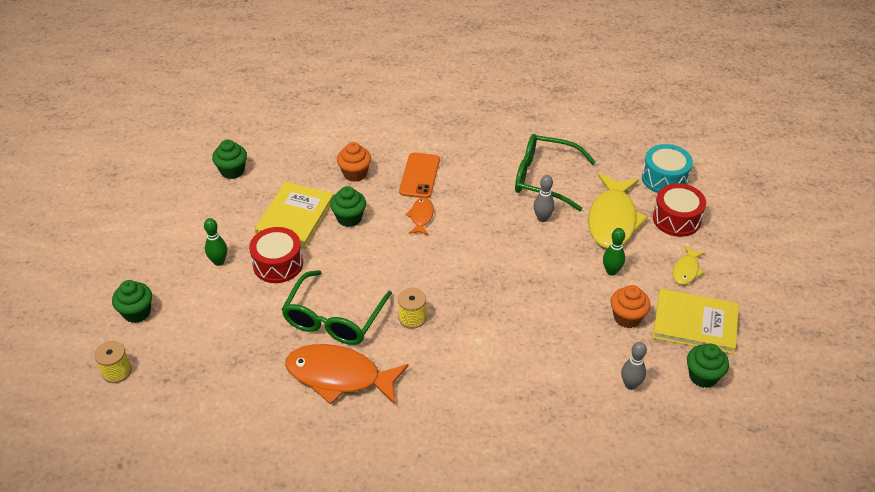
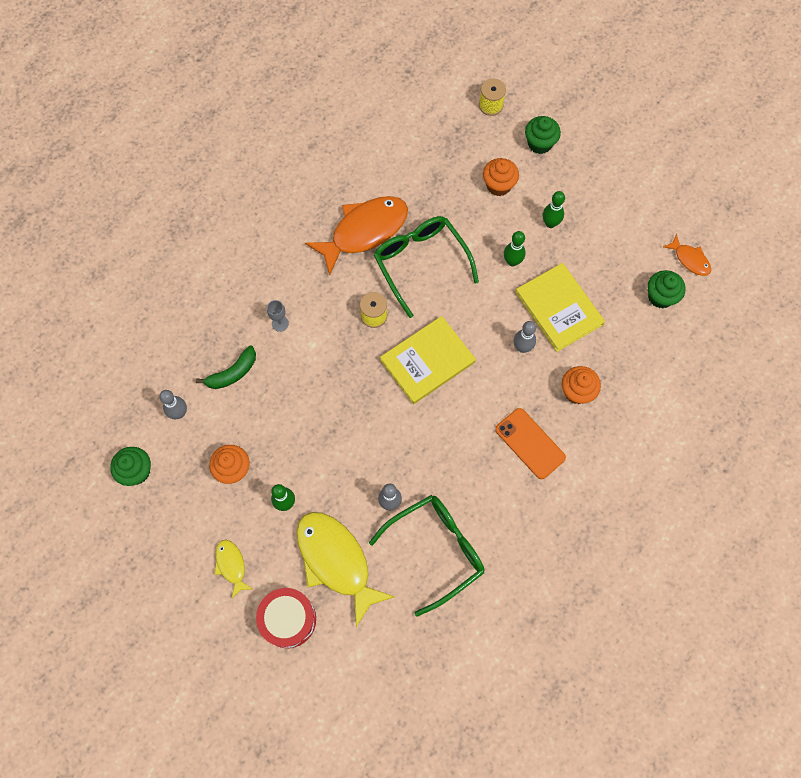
camera: 130 degrees right, 25 degrees up
(207, 314) = (498, 185): none -> orange cupcake
(278, 264) = (512, 261): red drum -> green bowling pin
(349, 218) = (522, 347): green cupcake -> grey bowling pin
(421, 217) = (476, 404): orange fish -> orange fish (690, 259)
(484, 374) = (280, 323): none -> grey goblet
(559, 374) = (232, 373): none -> green banana
(664, 178) = (342, 663): turquoise drum -> none
(695, 323) = (181, 516): yellow book -> yellow book (427, 361)

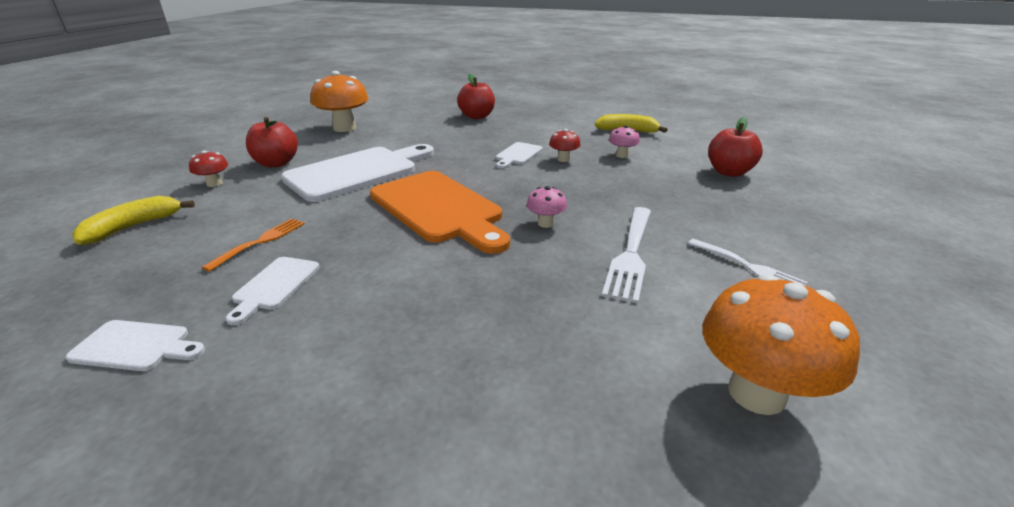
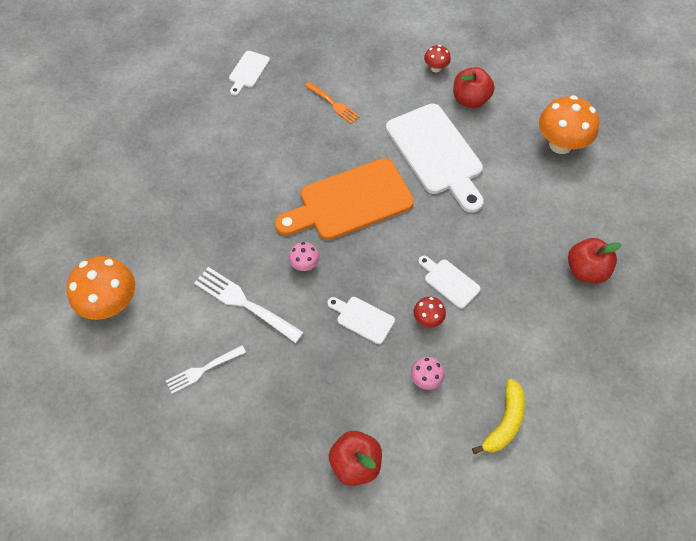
camera: 105 degrees right, 30 degrees up
(133, 227) = (374, 41): yellow banana -> none
(274, 286) = (279, 115): white cutting board -> white cutting board (363, 319)

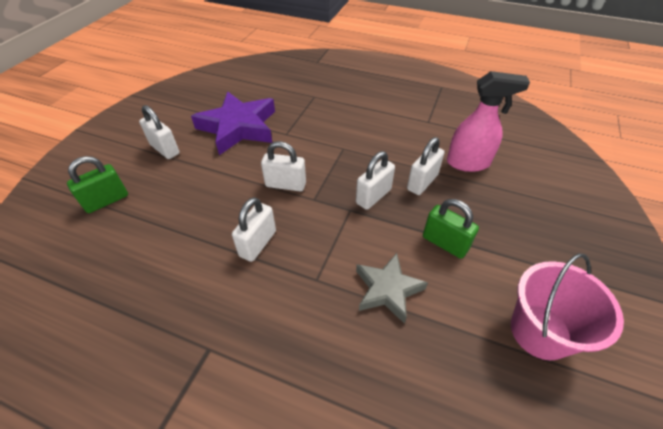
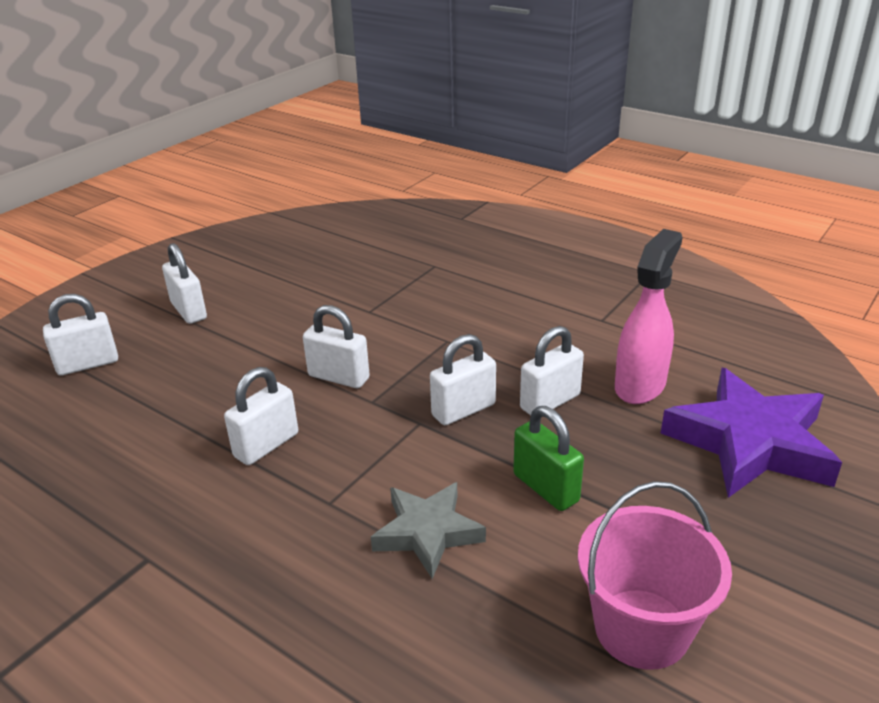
camera: 15 degrees right, 15 degrees down
(107, 201) = (88, 364): green padlock -> white padlock
(238, 127) = (303, 295): purple star -> purple star (750, 443)
(468, 163) = (640, 385): pink spray bottle -> pink spray bottle turned 75 degrees counterclockwise

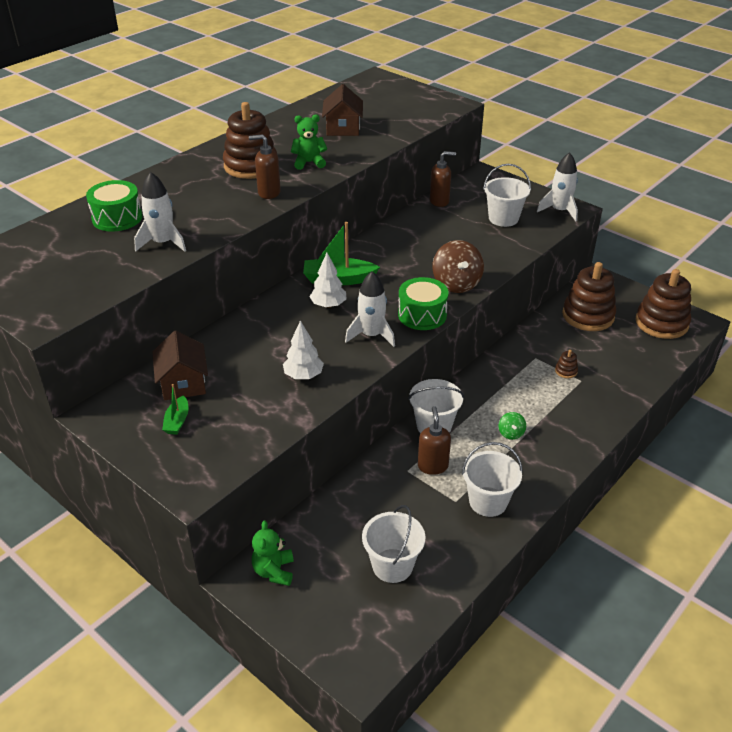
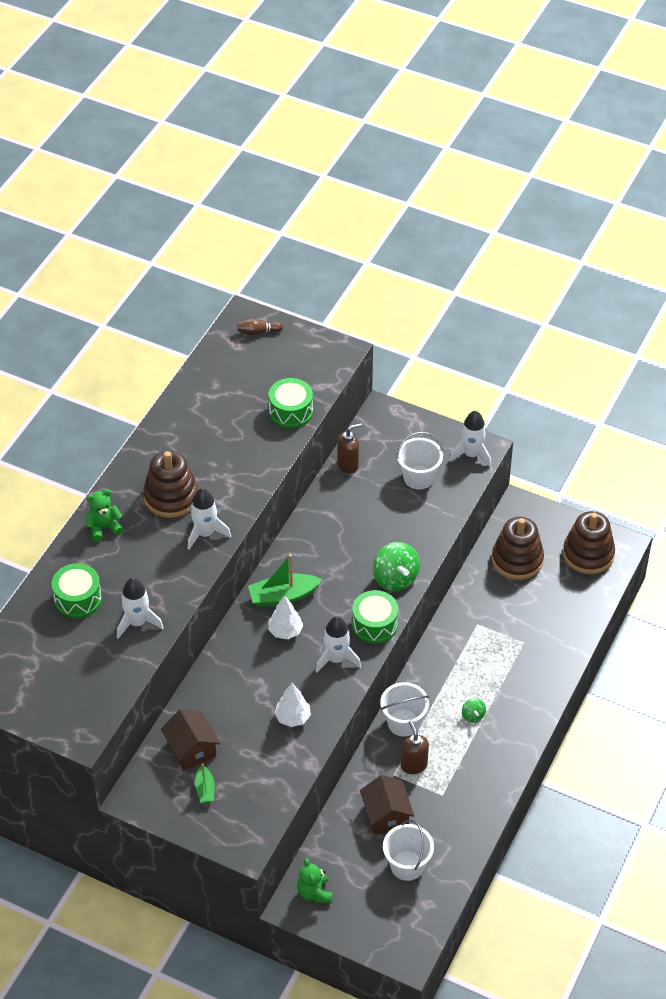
camera: 15 degrees left, 10 degrees up
(268, 193) = (205, 533): brown soap dispenser -> white rocket
(309, 163) = (227, 480): green teddy bear -> green teddy bear (104, 528)
(343, 128) = (240, 416): brown house -> brown house (386, 815)
(384, 86) = (258, 332): none -> brown bowling pin
(391, 131) = (291, 411): none -> green drum
(456, 284) = (395, 578): brown spinning top -> green spinning top
(488, 501) = (469, 789): white bucket -> none
(566, 371) = (508, 634): brown stacking toy -> none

> [WHAT TO PRODUCE] Return the lines above, from the one containing "(343, 128) = (240, 416): brown" to the end, exactly as they stand.

> [TASK ANSWER]
(343, 128) = (240, 416): brown house -> brown house (386, 815)
(384, 86) = (258, 332): none -> brown bowling pin
(391, 131) = (291, 411): none -> green drum
(456, 284) = (395, 578): brown spinning top -> green spinning top
(488, 501) = (469, 789): white bucket -> none
(566, 371) = (508, 634): brown stacking toy -> none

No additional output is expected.